## Material shown
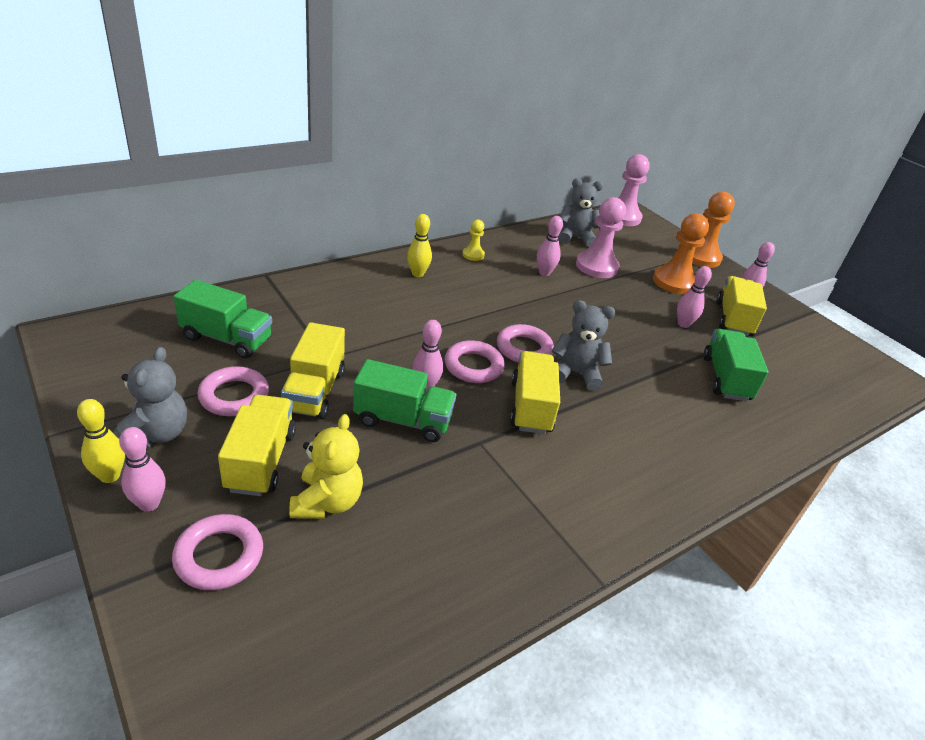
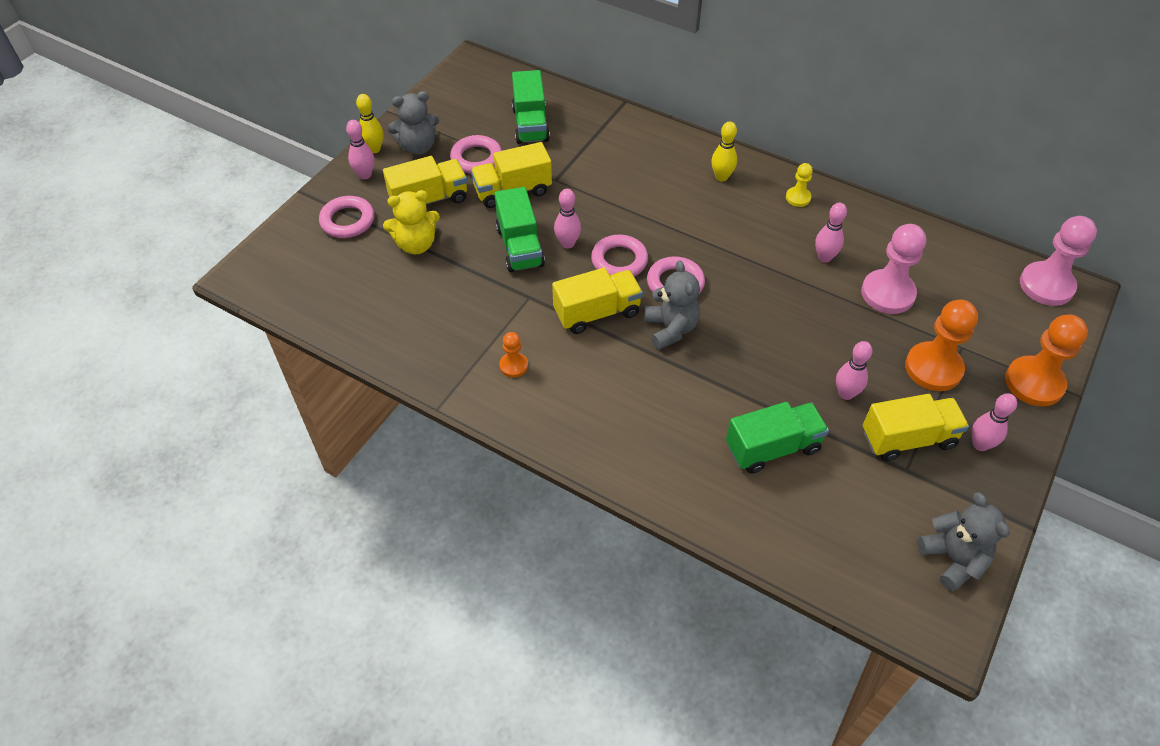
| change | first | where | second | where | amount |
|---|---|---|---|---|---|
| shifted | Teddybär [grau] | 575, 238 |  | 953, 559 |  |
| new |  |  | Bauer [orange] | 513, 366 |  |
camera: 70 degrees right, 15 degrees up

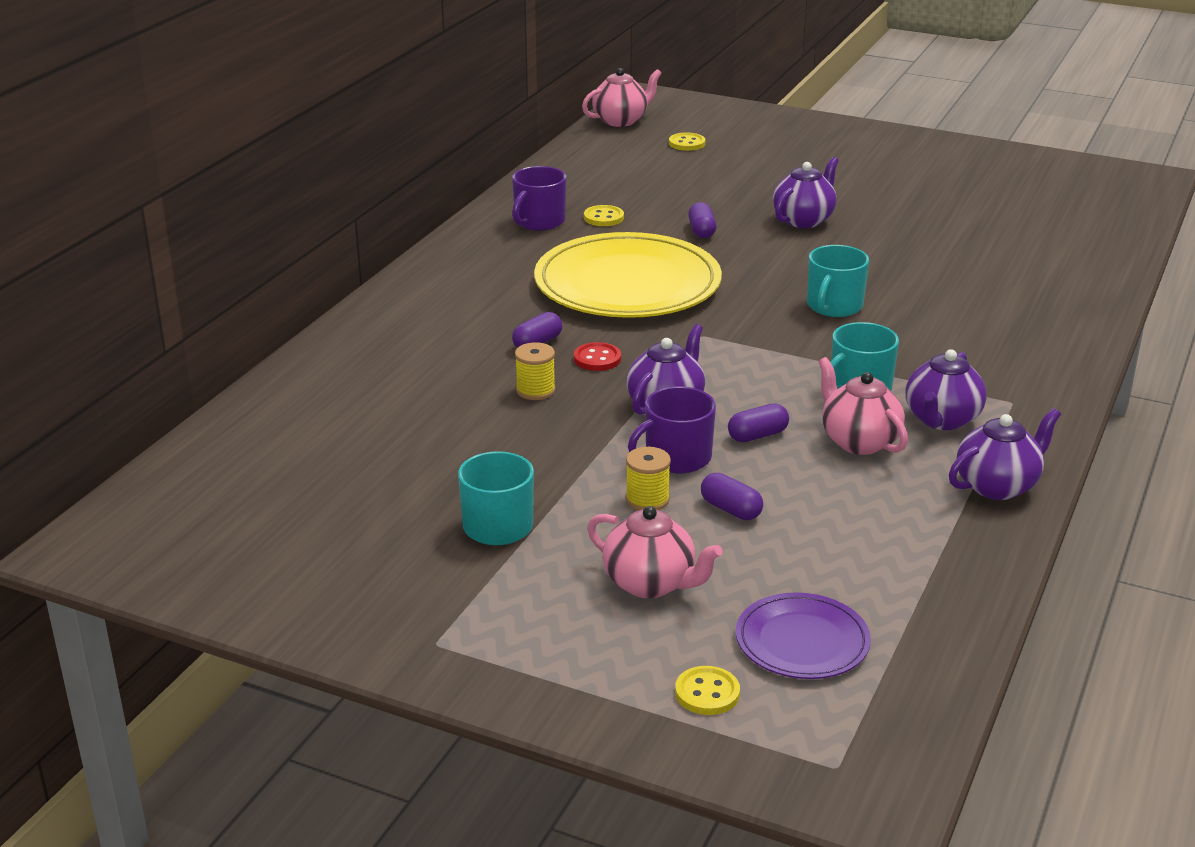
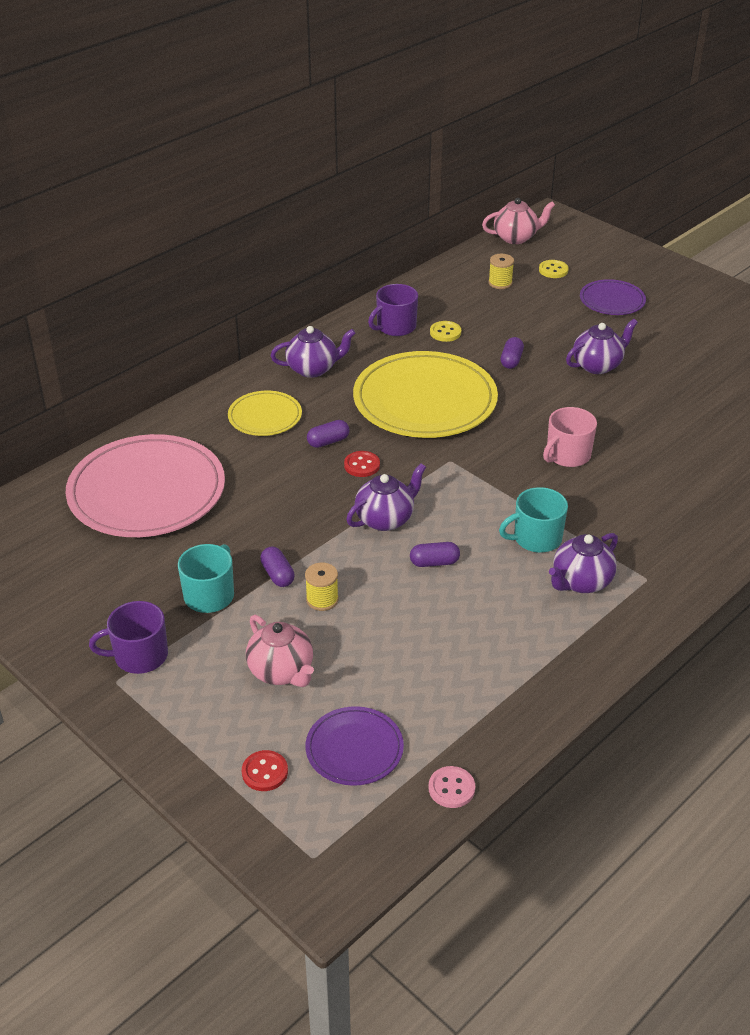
| change | first | where | second | where | amount |
|---|---|---|---|---|---|
| repainted | Tasse [türkis] | 834, 306 | Tasse [rosa] | 567, 455 |  |
| shifted | Garnrolle [gelb] | 535, 390 |  | 500, 283 |  |
| gone | Teekanne [rosa] | 858, 441 |  |  |  |
| shifted | Tasse [lila] | 676, 458 |  | 139, 656 |  |
| shifted | Teekanne [lila] | 997, 486 |  | 313, 369 |  |
| shifted | Kapsel [lila] | 731, 509 |  | 278, 575 |  |
| repainted | Knopf [gelb] | 707, 693 | Knopf [rot] | 265, 772 |  |
| new |  |  | Teller [lila] | 612, 300 |  |
| new |  |  | Teller [gelb] | 265, 416 |  |
| new |  |  | Teller [rosa] | 147, 491 |  |
| new |  |  | Knopf [rosa] | 451, 788 |  |
camera: 20 degrees right, 10 degrees up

## Task to carry out
A precise repetition of every entry, free of pictures, is the expected answer.

## Written answer
| change | first | where | second | where | amount |
|---|---|---|---|---|---|
| shifted | Teddybär [grau] | 575, 238 |  | 953, 559 |  |
| new |  |  | Bauer [orange] | 513, 366 |  |
camera: 70 degrees right, 15 degrees up

| change | first | where | second | where | amount |
|---|---|---|---|---|---|
| repainted | Tasse [türkis] | 834, 306 | Tasse [rosa] | 567, 455 |  |
| shifted | Garnrolle [gelb] | 535, 390 |  | 500, 283 |  |
| gone | Teekanne [rosa] | 858, 441 |  |  |  |
| shifted | Tasse [lila] | 676, 458 |  | 139, 656 |  |
| shifted | Teekanne [lila] | 997, 486 |  | 313, 369 |  |
| shifted | Kapsel [lila] | 731, 509 |  | 278, 575 |  |
| repainted | Knopf [gelb] | 707, 693 | Knopf [rot] | 265, 772 |  |
| new |  |  | Teller [lila] | 612, 300 |  |
| new |  |  | Teller [gelb] | 265, 416 |  |
| new |  |  | Teller [rosa] | 147, 491 |  |
| new |  |  | Knopf [rosa] | 451, 788 |  |
camera: 20 degrees right, 10 degrees up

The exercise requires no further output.